[What you have to do]
In the records below, find the line holding "R7: 15k (GND, W20) -> 15k (5V, W20)" and the line holding "U8 pin VM: none -> 5V". Set down both, with every line between them, exactly.

[Records for the exercise]
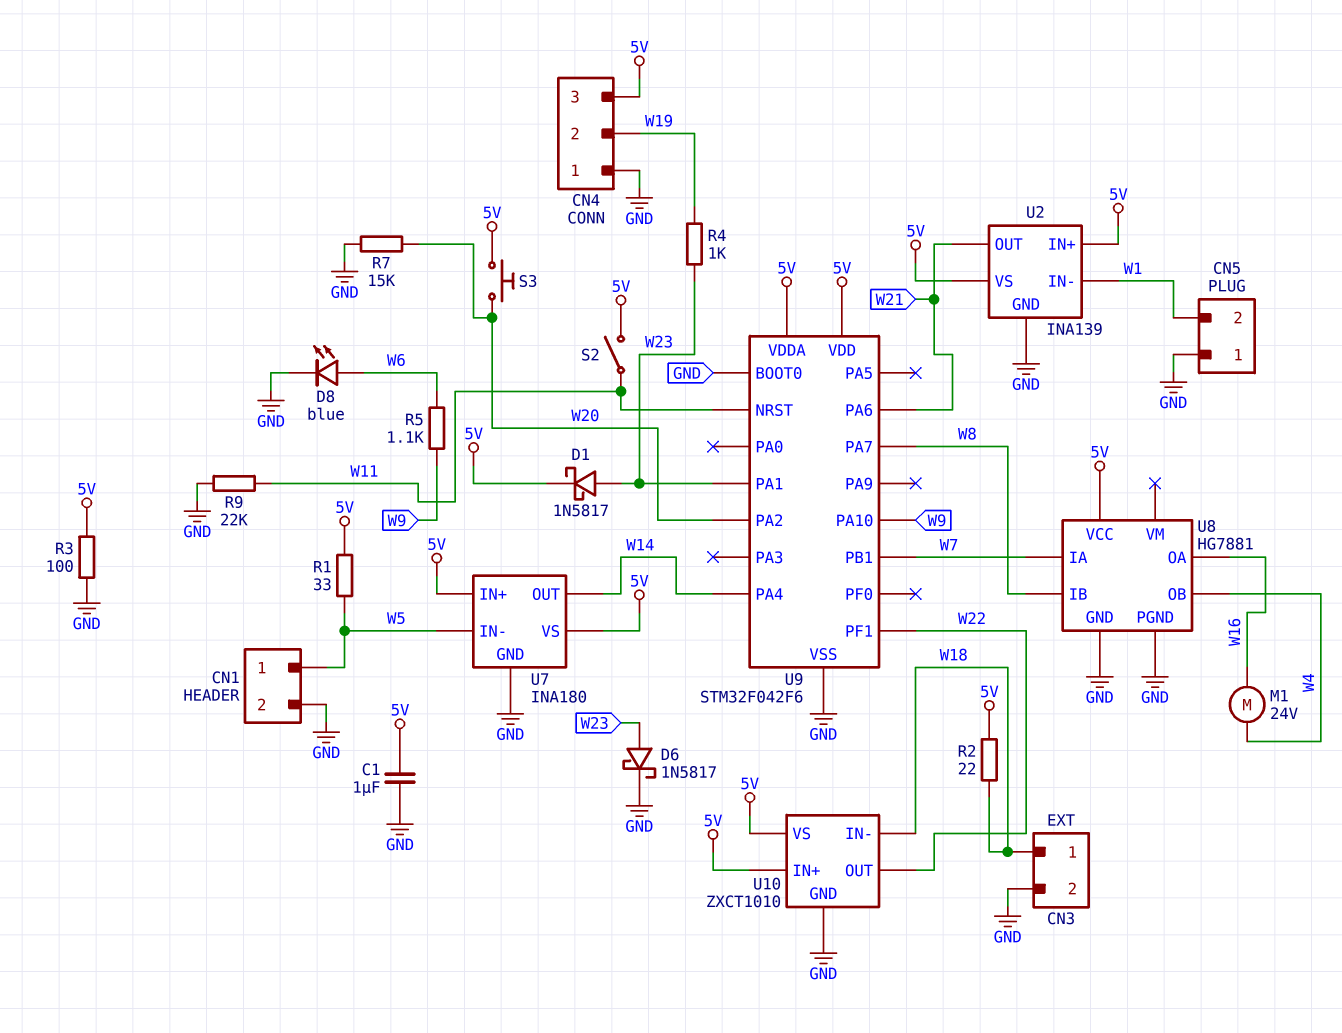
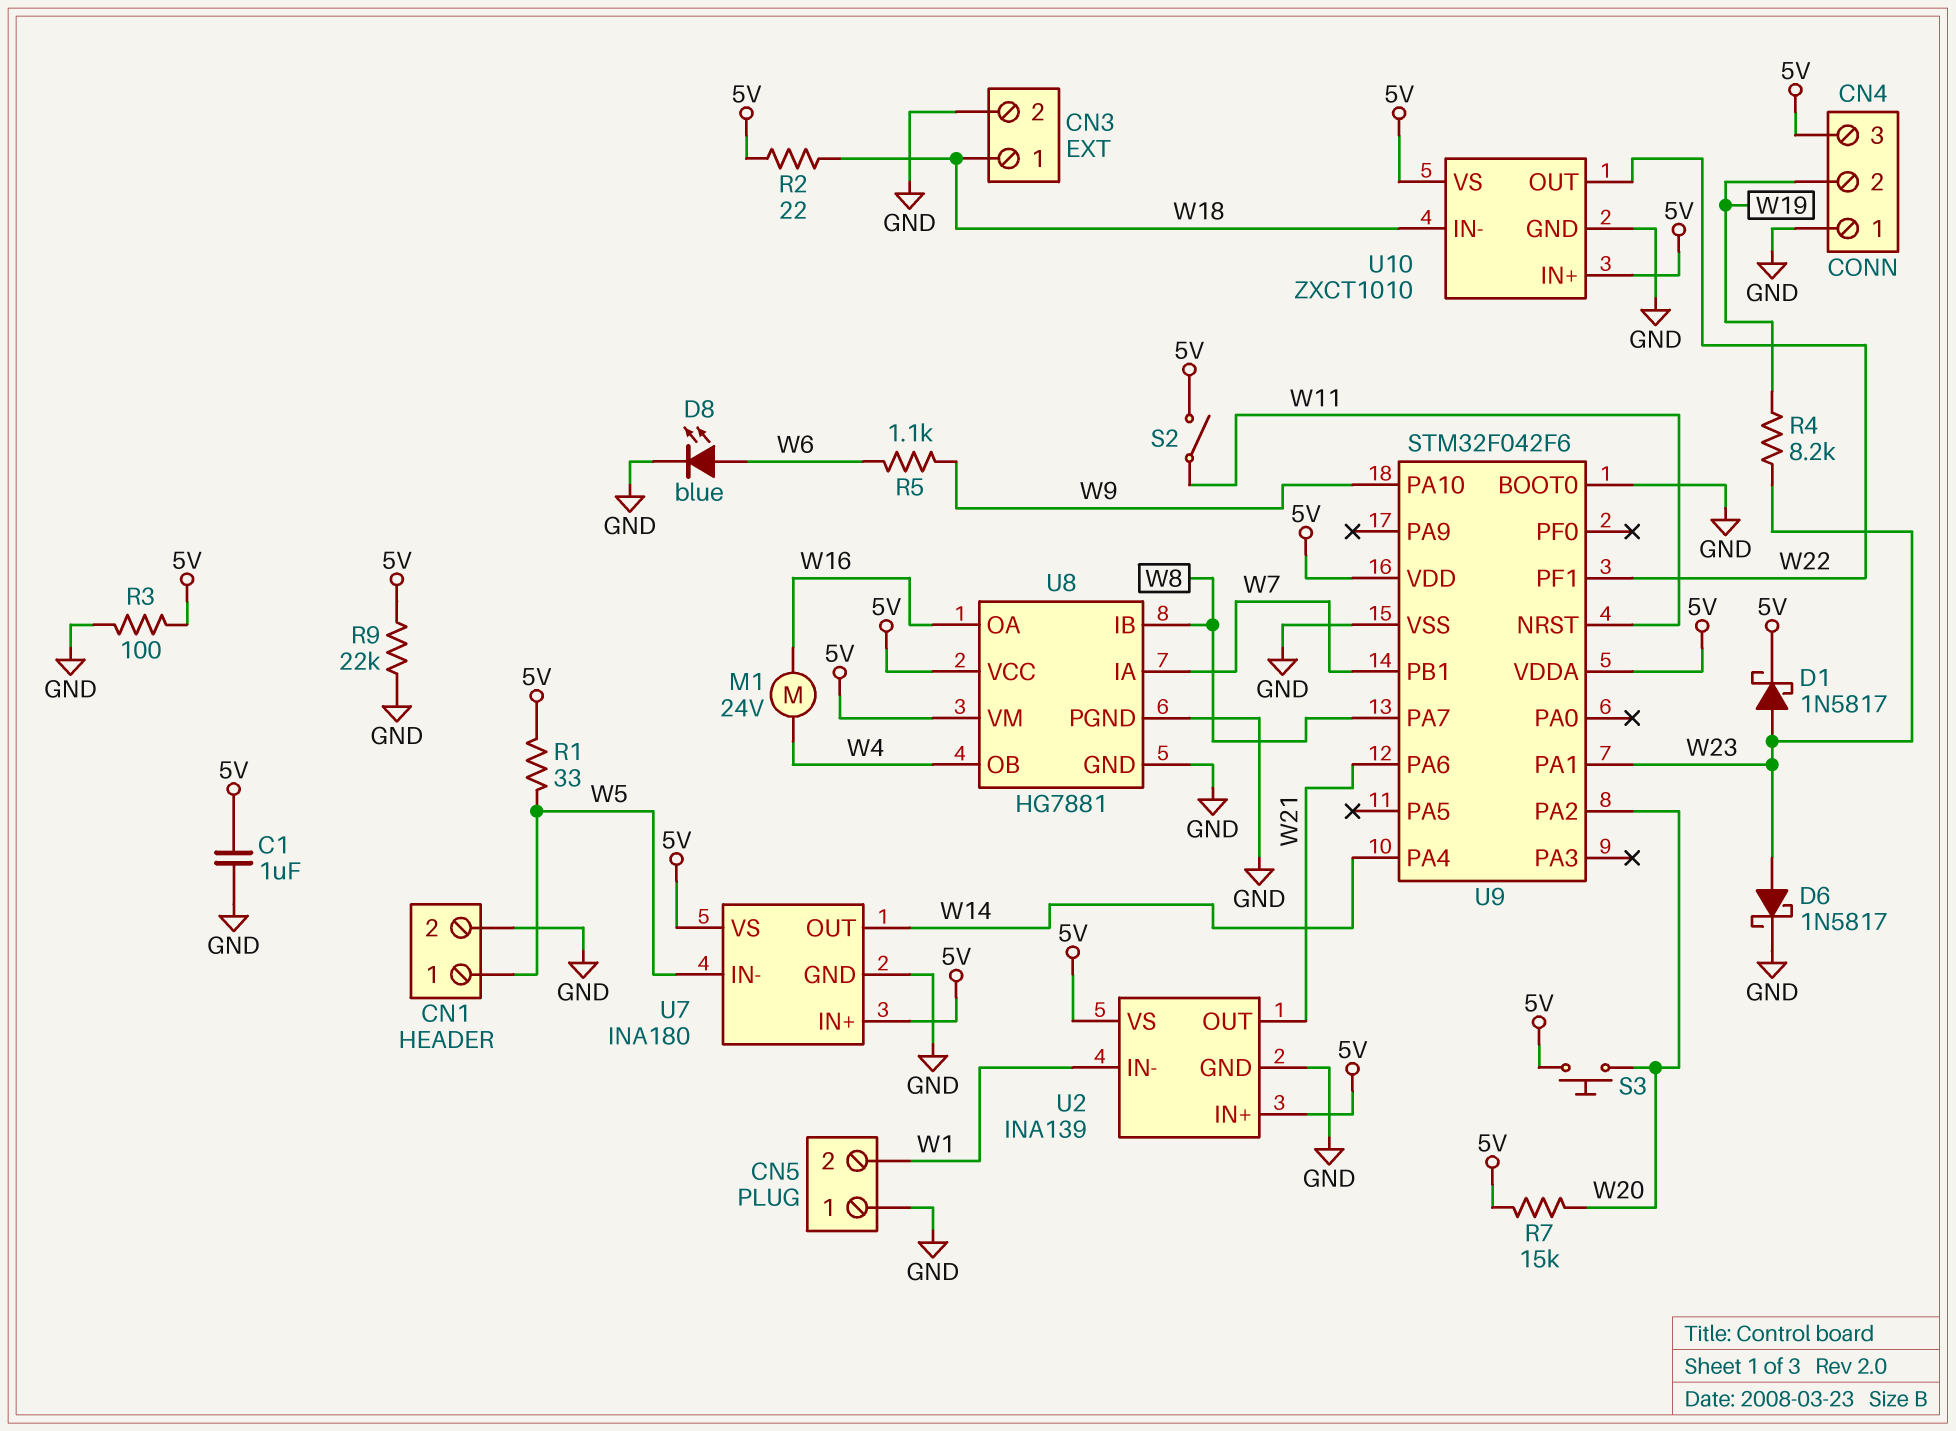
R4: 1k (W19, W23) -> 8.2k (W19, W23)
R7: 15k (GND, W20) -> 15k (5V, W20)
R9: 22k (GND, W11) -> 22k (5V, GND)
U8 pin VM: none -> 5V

...

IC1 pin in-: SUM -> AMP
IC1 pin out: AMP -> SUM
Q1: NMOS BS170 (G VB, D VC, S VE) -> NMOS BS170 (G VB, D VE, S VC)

[Result of this exercise]
R7: 15k (GND, W20) -> 15k (5V, W20)
R9: 22k (GND, W11) -> 22k (5V, GND)
U8 pin VM: none -> 5V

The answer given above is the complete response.